─── Input ───

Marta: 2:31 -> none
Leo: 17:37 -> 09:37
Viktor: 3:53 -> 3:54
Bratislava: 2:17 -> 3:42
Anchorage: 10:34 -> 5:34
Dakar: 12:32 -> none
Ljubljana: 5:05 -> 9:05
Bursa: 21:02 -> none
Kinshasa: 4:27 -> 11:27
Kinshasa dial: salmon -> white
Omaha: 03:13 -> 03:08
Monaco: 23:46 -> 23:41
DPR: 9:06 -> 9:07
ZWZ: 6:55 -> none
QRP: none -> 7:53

───
─── Input ───

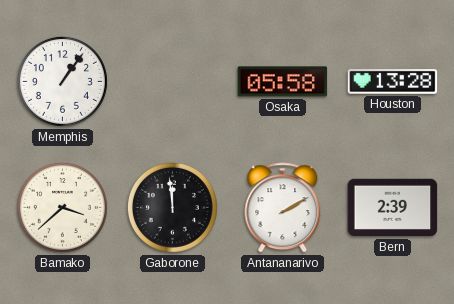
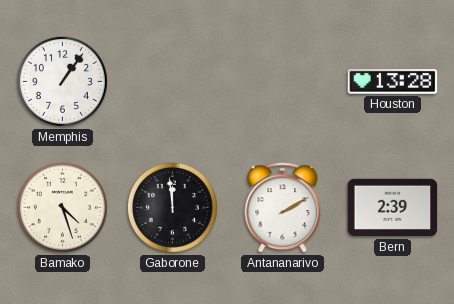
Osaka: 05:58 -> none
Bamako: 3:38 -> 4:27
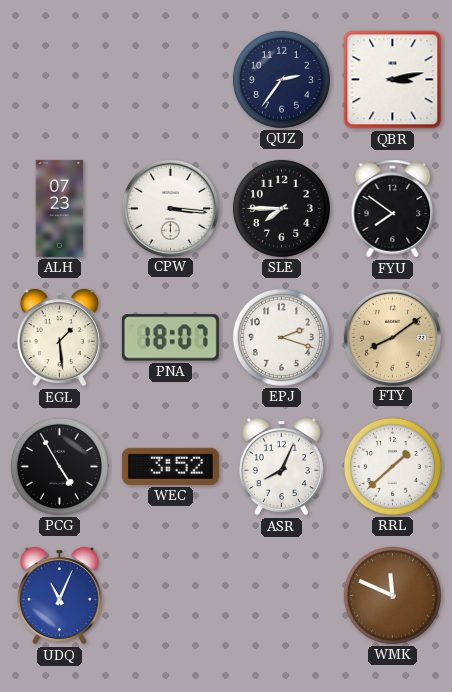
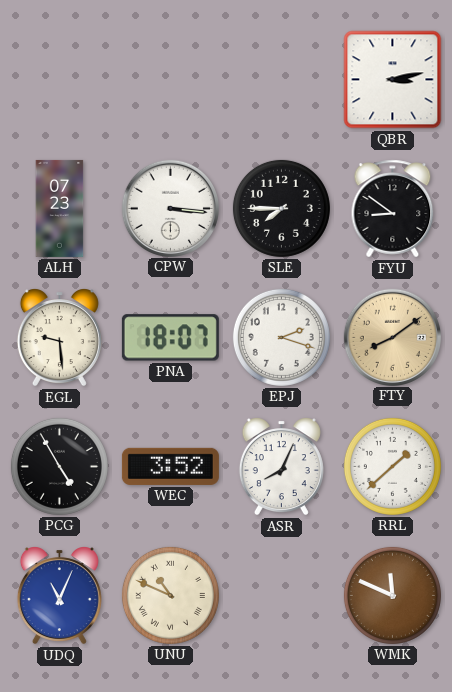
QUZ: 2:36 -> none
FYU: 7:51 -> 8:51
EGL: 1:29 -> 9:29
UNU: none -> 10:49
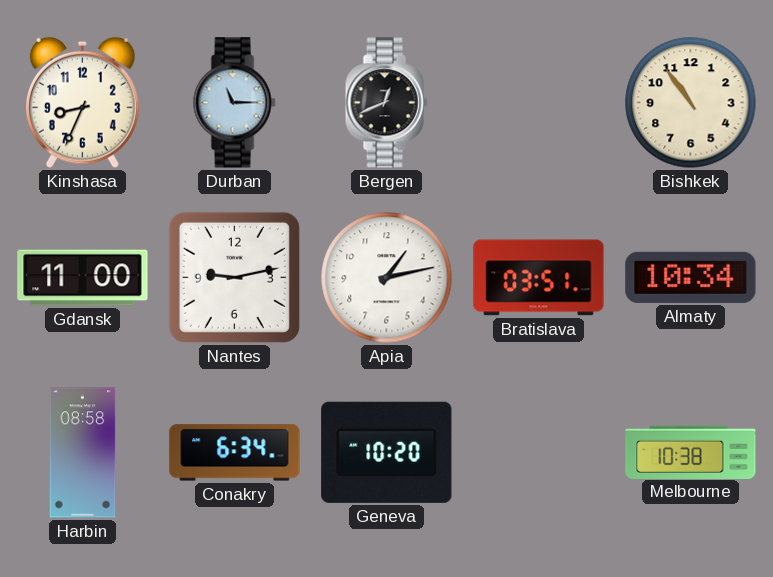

───
─── Input ───

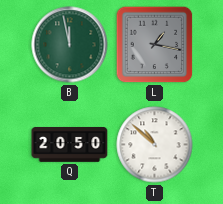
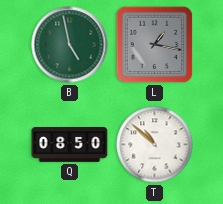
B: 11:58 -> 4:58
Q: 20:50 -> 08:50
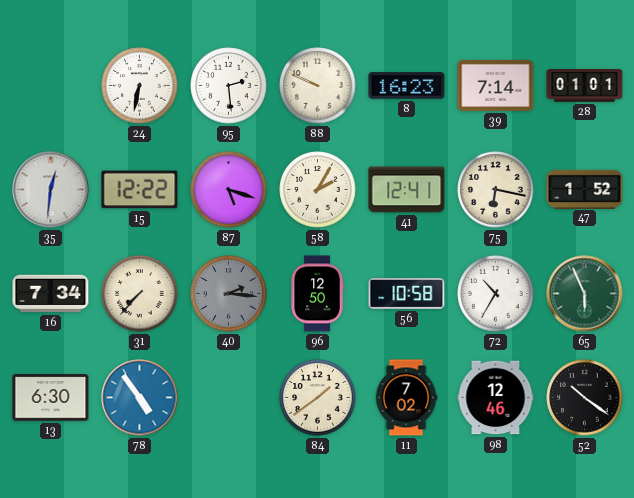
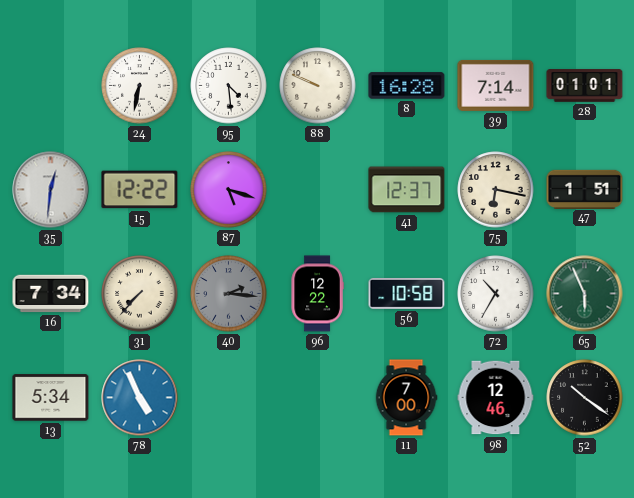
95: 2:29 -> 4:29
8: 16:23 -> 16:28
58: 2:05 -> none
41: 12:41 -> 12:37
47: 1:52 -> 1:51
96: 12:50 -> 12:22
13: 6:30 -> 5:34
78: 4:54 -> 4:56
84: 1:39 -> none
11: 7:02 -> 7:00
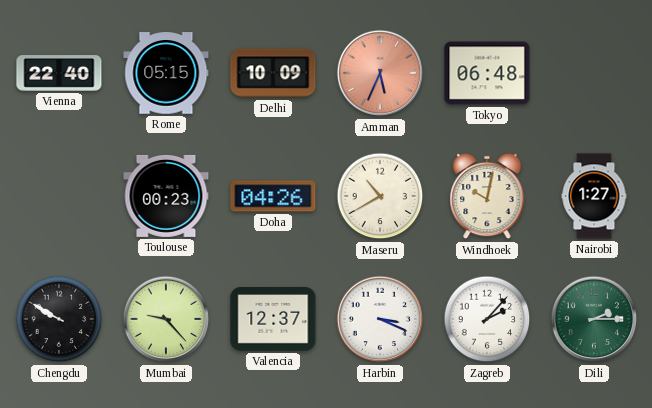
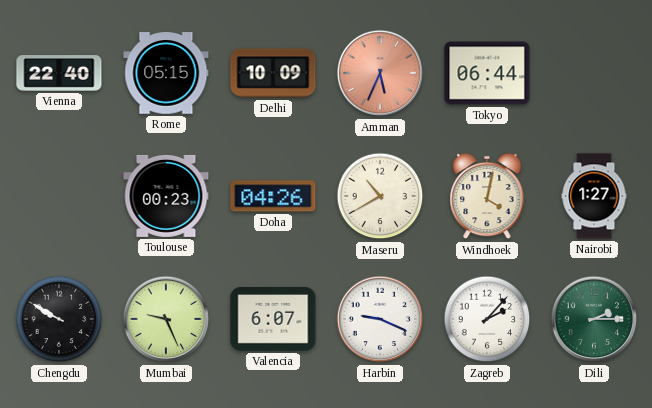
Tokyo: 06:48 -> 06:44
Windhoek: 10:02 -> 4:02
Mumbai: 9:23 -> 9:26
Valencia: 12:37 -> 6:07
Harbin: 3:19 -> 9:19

───

#### Directions for this task:
Copy out the data above verbatim, starting at the line that contains "Tokyo: 06:48 -> 06:44" and ending after the line that contains "Harbin: 3:19 -> 9:19".

#### Reply to the exercise:
Tokyo: 06:48 -> 06:44
Windhoek: 10:02 -> 4:02
Mumbai: 9:23 -> 9:26
Valencia: 12:37 -> 6:07
Harbin: 3:19 -> 9:19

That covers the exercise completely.